§ TASK REQUIREMENTS
Pick out and copy every line of the entries below that contains the string "pizz". Case counts when matching.

+++ MATERIALS PROVIDED +++

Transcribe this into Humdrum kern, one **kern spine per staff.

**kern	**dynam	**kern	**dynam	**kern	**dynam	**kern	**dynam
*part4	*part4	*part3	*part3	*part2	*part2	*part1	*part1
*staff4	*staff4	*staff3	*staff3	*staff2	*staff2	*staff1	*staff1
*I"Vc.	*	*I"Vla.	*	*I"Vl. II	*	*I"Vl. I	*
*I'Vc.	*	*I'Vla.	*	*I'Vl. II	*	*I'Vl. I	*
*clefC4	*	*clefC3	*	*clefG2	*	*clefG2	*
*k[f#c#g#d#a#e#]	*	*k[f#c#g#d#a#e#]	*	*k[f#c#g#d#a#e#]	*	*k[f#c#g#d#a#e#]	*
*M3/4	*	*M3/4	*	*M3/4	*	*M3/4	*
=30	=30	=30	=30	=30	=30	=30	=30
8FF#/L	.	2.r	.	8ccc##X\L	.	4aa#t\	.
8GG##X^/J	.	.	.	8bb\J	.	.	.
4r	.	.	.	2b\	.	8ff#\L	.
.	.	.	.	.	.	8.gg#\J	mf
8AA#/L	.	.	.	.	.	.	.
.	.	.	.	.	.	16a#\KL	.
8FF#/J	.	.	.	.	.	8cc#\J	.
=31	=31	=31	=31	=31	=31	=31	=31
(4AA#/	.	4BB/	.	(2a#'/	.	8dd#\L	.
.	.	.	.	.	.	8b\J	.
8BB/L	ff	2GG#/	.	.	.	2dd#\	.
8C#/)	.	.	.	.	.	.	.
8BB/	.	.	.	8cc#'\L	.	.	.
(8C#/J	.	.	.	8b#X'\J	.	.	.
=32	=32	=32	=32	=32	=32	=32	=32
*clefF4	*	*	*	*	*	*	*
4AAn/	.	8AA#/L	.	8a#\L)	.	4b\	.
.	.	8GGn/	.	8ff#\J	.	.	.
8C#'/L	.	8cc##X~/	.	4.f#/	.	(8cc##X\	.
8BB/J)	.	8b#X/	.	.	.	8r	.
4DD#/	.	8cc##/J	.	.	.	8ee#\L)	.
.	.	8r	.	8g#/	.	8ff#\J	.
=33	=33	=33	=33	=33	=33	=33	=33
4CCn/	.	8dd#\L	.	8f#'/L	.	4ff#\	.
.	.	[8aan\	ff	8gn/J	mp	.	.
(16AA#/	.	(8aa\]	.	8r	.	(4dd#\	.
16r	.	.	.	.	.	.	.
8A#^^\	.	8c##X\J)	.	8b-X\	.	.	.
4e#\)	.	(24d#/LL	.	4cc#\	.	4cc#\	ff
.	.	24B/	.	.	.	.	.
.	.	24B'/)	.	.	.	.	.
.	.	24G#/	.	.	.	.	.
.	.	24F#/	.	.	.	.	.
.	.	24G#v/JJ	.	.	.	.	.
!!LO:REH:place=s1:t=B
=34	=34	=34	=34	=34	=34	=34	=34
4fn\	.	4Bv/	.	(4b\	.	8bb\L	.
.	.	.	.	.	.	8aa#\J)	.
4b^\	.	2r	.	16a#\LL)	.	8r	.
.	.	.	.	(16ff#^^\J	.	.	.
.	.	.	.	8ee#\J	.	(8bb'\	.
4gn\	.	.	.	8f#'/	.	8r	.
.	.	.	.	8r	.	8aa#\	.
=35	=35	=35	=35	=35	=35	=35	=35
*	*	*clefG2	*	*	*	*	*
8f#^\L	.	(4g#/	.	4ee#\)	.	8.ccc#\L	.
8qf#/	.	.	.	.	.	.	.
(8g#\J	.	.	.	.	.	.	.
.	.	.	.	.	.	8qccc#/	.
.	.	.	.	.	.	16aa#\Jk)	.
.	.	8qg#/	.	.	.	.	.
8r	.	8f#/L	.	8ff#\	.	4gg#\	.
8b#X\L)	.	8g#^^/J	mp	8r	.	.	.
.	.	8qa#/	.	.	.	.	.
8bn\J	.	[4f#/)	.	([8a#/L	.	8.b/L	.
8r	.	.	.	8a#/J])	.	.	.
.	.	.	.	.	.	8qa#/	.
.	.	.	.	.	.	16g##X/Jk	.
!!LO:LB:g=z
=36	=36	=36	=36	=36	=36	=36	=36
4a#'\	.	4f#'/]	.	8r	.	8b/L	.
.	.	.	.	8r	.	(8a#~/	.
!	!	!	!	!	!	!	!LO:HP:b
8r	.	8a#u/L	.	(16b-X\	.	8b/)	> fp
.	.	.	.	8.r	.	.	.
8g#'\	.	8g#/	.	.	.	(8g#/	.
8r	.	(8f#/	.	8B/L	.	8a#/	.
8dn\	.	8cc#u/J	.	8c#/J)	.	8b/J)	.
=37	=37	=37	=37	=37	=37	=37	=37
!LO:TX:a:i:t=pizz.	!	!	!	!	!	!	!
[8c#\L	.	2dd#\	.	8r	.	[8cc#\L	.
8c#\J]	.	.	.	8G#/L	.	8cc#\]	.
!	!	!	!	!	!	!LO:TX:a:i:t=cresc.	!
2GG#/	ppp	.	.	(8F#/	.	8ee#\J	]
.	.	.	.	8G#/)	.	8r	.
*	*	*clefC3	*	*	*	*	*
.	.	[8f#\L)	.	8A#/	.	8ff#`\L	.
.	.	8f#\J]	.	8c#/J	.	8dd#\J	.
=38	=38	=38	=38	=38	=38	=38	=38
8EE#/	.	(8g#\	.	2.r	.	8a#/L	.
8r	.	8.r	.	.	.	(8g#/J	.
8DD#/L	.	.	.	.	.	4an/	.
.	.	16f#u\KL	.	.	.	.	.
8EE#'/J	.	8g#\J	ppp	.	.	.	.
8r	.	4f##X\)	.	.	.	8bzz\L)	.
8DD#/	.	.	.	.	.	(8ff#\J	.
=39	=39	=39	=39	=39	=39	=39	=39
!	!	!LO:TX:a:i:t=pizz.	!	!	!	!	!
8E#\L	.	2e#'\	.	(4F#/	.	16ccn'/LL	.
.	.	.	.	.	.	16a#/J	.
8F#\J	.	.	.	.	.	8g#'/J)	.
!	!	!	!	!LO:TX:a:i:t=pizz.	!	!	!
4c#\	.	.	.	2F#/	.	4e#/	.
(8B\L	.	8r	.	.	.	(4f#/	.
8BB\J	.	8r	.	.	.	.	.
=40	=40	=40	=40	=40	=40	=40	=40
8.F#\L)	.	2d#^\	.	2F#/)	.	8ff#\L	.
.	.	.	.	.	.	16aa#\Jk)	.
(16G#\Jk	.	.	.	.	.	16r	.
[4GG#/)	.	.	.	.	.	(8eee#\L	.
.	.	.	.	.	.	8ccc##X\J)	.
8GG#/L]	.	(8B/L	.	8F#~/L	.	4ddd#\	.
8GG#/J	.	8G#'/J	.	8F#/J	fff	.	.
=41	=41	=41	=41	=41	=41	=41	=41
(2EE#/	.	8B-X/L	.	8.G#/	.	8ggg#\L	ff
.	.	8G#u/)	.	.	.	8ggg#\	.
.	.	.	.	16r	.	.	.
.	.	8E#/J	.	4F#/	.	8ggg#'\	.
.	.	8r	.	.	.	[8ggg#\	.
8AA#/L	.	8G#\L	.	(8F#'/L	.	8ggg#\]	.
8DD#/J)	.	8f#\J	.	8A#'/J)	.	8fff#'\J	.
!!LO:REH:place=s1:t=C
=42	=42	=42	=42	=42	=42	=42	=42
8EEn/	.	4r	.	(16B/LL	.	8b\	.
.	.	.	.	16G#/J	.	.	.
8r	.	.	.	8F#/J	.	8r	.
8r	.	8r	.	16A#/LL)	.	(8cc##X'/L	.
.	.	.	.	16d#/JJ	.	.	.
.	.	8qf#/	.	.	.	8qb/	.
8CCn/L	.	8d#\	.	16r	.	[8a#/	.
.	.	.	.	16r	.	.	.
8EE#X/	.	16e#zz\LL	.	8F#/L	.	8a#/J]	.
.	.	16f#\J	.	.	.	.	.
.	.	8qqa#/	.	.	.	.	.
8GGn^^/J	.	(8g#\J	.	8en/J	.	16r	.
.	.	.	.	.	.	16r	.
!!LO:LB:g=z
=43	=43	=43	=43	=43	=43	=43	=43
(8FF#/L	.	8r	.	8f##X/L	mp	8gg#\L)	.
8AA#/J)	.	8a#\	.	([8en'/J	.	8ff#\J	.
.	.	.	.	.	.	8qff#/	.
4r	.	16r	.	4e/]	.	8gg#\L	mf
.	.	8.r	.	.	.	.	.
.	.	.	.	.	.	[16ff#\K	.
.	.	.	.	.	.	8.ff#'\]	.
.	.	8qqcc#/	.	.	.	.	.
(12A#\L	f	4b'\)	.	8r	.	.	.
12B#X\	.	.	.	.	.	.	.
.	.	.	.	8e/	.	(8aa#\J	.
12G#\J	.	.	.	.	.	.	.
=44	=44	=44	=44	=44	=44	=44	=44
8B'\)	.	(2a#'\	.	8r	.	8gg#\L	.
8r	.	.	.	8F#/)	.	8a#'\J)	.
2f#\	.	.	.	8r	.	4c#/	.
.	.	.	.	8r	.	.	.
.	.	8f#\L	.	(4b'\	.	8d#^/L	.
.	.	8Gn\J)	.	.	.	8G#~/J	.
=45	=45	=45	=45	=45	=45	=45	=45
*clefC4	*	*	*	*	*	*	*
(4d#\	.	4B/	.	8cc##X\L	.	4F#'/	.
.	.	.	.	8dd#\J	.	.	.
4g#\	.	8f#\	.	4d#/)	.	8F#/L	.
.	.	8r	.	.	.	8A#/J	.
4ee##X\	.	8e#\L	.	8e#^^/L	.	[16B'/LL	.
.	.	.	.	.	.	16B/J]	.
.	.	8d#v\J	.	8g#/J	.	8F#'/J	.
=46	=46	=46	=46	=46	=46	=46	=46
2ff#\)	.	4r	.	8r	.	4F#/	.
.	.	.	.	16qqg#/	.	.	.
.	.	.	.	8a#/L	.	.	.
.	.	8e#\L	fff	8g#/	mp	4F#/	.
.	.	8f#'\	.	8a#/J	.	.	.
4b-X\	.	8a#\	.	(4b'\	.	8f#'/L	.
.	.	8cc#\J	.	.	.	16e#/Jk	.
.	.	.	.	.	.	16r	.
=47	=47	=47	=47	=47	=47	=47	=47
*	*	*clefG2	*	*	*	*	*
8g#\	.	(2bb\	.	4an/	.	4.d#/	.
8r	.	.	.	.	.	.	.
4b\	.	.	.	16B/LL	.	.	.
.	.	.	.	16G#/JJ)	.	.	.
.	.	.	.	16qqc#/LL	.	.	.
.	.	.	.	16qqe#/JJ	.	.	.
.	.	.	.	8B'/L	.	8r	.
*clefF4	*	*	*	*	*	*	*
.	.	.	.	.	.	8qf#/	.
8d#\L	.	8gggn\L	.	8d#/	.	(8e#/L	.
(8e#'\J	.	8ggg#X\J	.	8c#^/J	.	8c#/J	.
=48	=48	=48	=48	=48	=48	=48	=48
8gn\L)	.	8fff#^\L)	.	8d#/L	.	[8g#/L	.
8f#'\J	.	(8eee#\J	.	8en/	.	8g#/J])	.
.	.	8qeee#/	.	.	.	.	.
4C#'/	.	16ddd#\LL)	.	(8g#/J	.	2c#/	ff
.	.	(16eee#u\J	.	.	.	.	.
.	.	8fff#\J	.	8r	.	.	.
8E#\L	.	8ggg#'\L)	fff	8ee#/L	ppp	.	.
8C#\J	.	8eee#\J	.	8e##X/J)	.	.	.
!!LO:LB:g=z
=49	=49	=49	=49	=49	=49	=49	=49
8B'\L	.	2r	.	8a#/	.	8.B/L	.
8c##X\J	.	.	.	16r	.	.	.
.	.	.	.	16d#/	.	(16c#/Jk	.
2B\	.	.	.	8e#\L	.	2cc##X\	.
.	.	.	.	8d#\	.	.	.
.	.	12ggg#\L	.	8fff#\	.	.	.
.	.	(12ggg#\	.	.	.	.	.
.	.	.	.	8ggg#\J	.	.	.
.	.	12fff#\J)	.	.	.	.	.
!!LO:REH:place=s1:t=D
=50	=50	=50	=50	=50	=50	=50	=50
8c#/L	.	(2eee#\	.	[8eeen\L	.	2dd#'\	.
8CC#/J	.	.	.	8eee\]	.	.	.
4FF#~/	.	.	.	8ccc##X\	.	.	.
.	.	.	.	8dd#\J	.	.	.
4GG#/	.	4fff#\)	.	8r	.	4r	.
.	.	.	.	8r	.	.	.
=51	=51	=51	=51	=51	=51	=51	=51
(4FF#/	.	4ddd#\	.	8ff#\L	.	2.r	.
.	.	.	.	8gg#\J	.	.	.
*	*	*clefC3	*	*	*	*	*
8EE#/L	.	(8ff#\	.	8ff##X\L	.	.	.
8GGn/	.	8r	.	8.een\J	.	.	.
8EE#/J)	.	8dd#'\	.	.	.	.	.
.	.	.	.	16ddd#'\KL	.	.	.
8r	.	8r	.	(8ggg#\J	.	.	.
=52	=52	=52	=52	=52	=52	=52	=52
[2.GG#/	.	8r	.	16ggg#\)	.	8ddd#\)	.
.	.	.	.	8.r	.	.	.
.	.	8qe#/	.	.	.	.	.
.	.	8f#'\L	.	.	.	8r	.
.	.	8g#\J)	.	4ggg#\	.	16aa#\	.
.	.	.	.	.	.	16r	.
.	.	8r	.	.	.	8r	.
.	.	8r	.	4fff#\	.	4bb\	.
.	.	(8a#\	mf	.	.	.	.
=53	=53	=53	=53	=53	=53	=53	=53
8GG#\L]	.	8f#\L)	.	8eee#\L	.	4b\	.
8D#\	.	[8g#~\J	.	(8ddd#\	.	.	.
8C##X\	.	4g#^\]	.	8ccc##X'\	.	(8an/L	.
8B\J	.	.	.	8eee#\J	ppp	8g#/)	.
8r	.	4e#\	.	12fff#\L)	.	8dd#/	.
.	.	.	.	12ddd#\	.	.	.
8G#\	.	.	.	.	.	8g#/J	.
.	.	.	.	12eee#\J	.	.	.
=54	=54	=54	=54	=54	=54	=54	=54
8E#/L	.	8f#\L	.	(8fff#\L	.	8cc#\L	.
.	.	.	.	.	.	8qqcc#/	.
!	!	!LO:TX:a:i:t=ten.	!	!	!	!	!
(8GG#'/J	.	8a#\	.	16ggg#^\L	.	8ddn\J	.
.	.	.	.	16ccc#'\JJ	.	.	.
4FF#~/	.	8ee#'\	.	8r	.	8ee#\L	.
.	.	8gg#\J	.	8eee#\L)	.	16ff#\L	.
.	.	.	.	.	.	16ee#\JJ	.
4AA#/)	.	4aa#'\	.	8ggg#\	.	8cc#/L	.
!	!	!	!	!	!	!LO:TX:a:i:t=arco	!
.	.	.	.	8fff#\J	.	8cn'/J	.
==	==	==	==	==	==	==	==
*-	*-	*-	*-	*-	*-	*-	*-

+++

§ RESULT OF THE TASK
!LO:TX:a:i:t=pizz.	!	!	!	!	!	!	!
!	!	!LO:TX:a:i:t=pizz.	!	!	!	!	!
!	!	!	!	!LO:TX:a:i:t=pizz.	!	!	!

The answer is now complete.